Directions for this task
For this exercise, repeat exactly the lines below starting at the line holding "[(201,39),(195,34),(185,47),(190,52),(201,39)]" and ending at the line holding "[(299,52),(279,70),(299,91),(319,72),(299,52)]", both included, with no extra lines and no pictures.

Data extracts
- - -

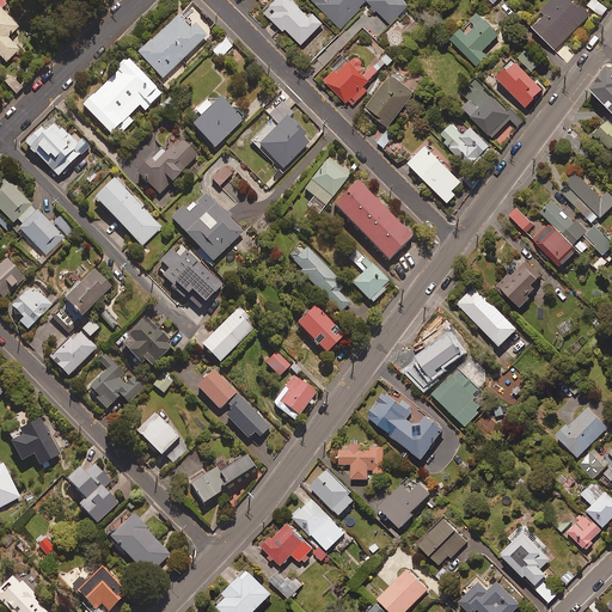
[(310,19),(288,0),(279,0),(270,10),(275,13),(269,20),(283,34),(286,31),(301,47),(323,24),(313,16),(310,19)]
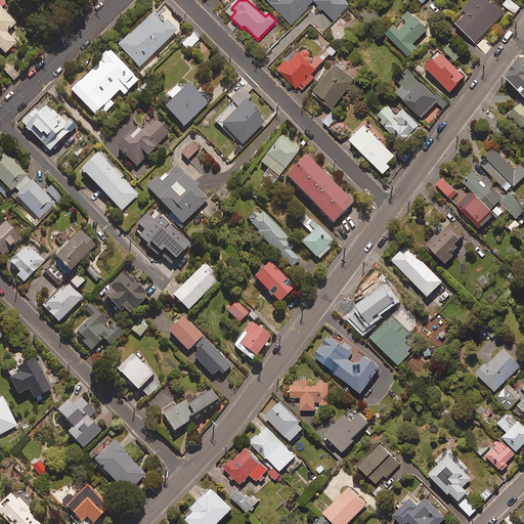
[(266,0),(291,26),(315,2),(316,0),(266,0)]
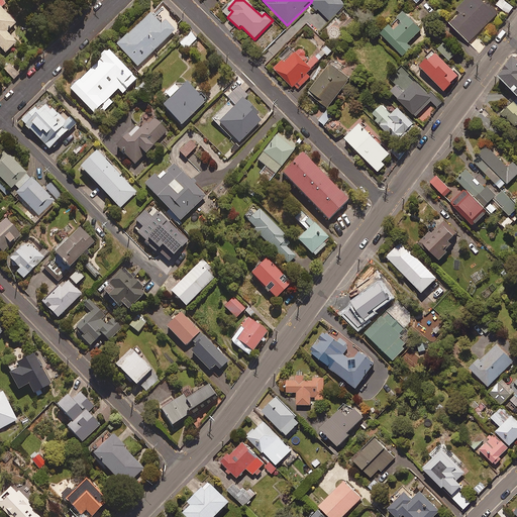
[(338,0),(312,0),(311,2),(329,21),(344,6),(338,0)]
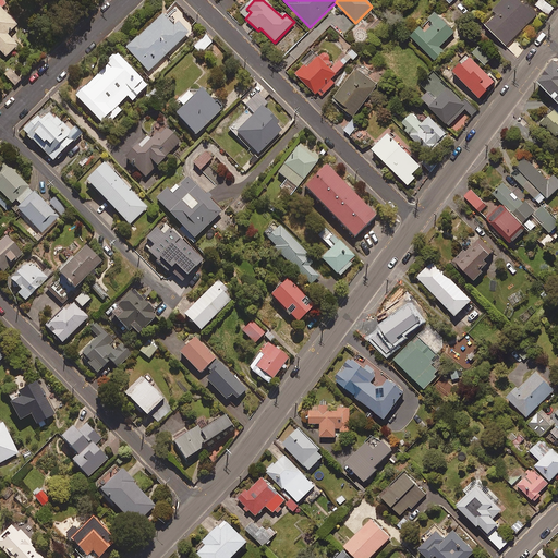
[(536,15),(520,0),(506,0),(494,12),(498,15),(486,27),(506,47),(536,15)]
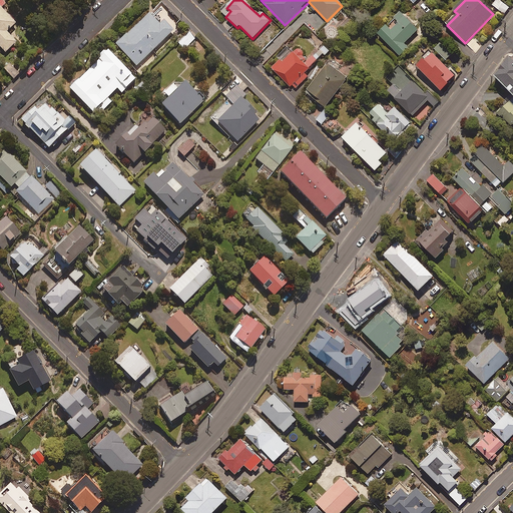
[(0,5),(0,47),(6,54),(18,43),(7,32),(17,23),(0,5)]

- - -

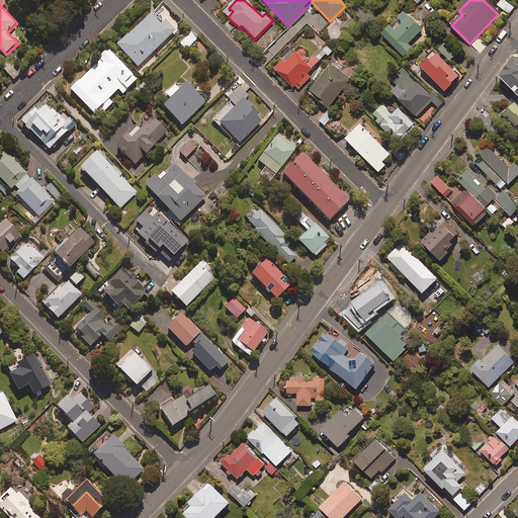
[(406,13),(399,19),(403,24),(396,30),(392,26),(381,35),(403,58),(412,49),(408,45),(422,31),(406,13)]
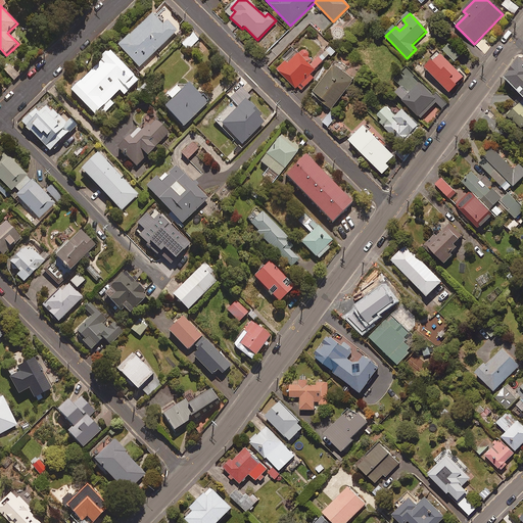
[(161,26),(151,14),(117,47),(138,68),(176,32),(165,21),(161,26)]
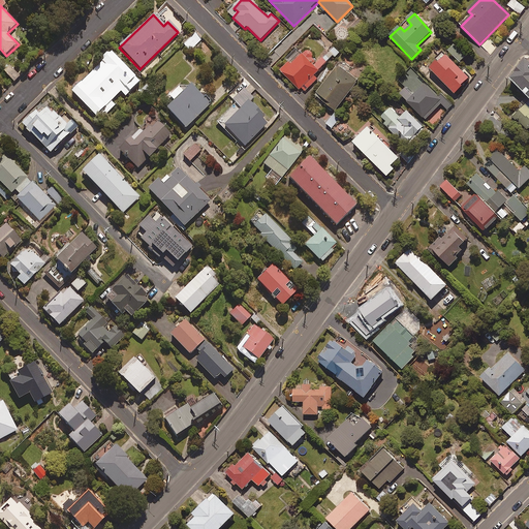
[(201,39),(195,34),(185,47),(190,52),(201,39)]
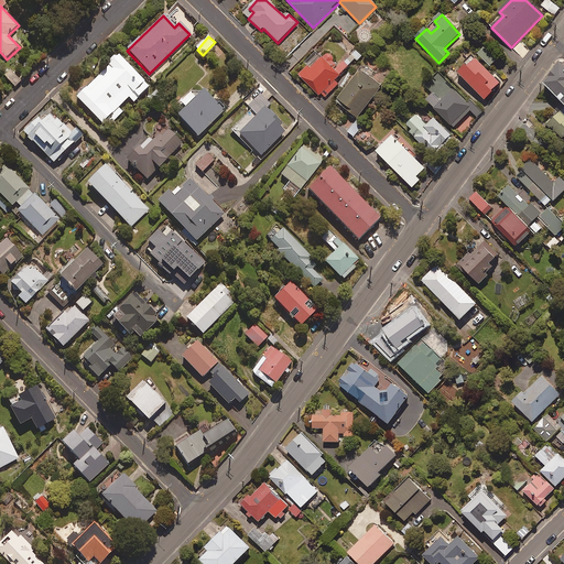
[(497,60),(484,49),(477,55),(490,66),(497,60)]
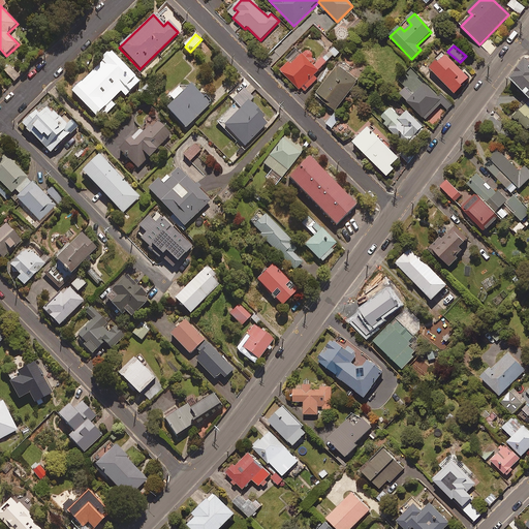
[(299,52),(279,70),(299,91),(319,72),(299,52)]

- - -

Completed task
[(201,39),(195,34),(185,47),(190,52),(201,39)]
[(497,60),(484,49),(477,55),(490,66),(497,60)]
[(299,52),(279,70),(299,91),(319,72),(299,52)]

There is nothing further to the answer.